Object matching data
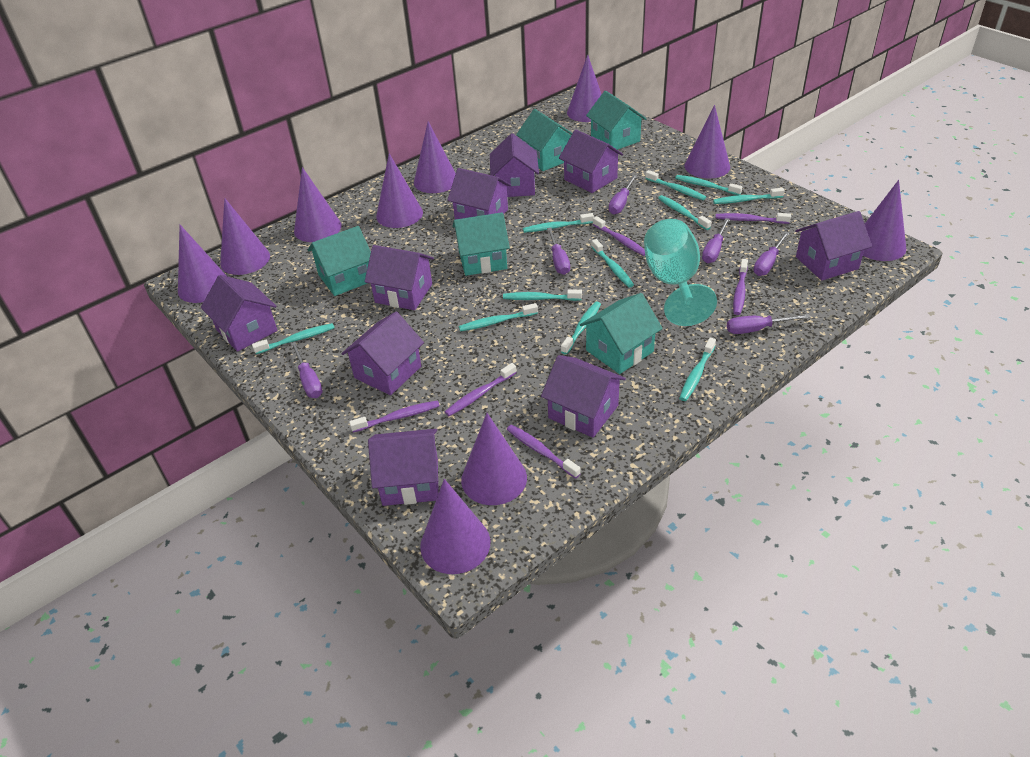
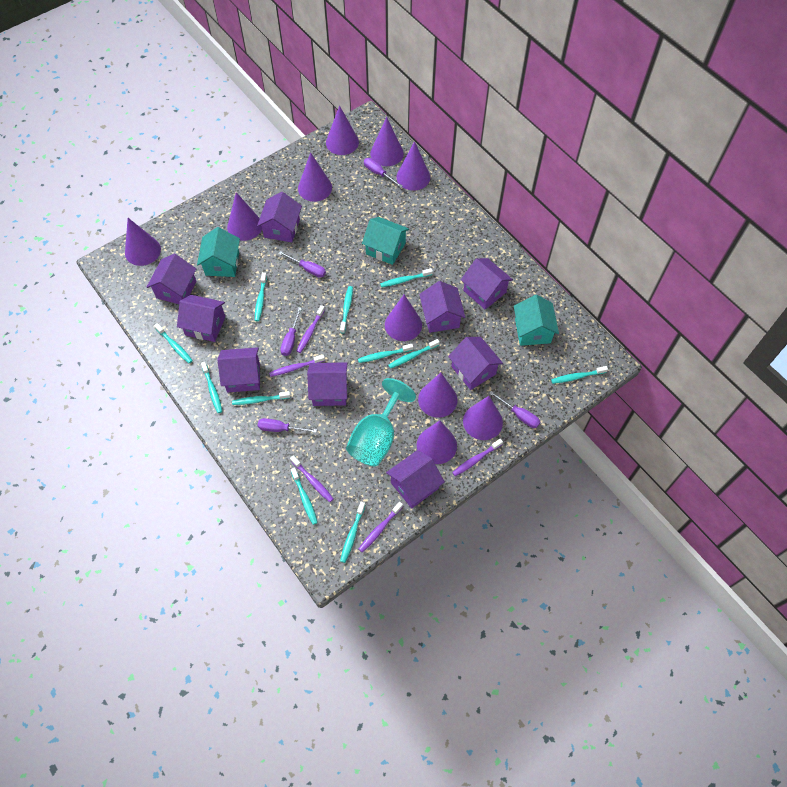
purple screwdriver: 6 -> 5
purple toothbrush: 6 -> 5
turquoise house: 5 -> 3

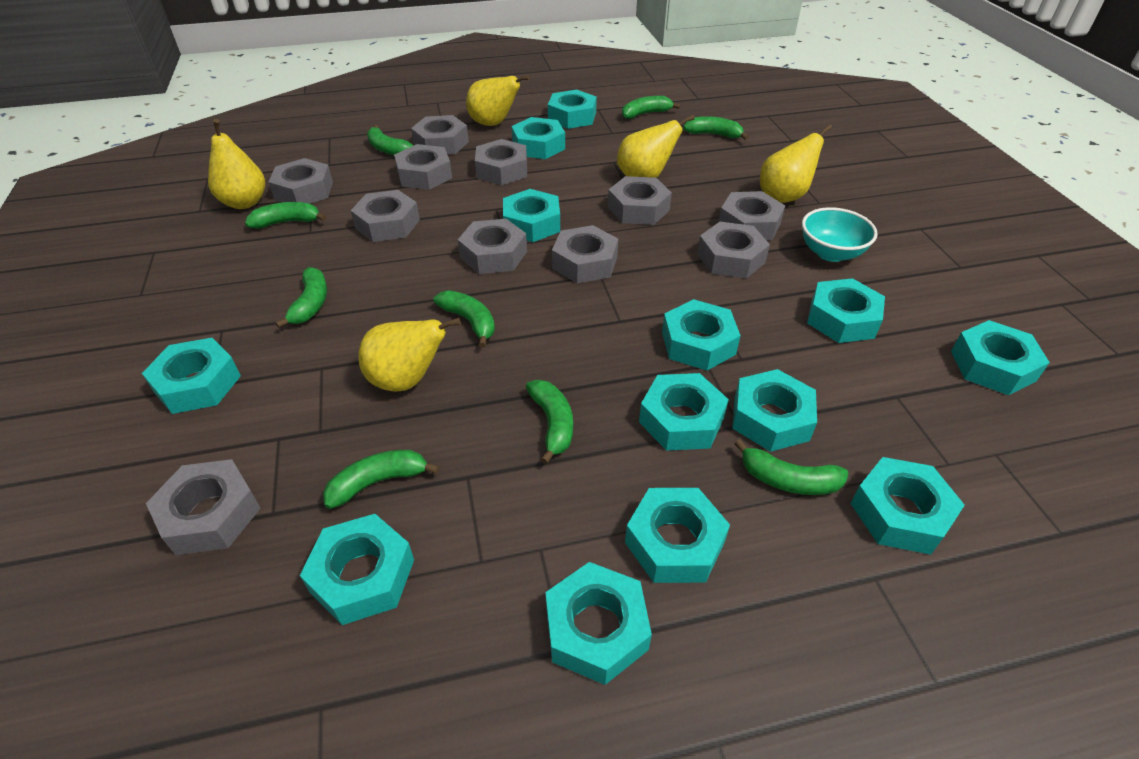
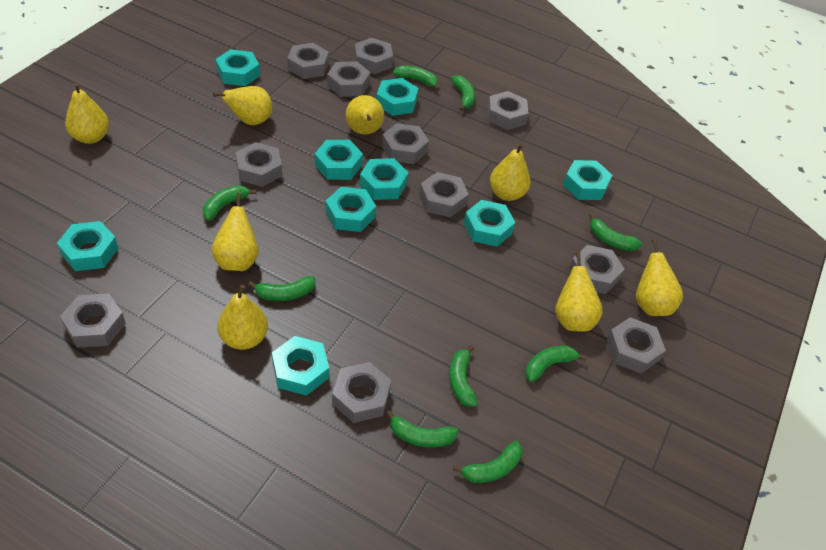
turquoise bowl: 1 -> 0
turquoise nut: 13 -> 9
yellow pear: 5 -> 8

Your objective:
Would you set down the records above once more, exactly, with the pictures removed?

Exercise answer:
purple screwdriver: 6 -> 5
purple toothbrush: 6 -> 5
turquoise house: 5 -> 3

turquoise bowl: 1 -> 0
turquoise nut: 13 -> 9
yellow pear: 5 -> 8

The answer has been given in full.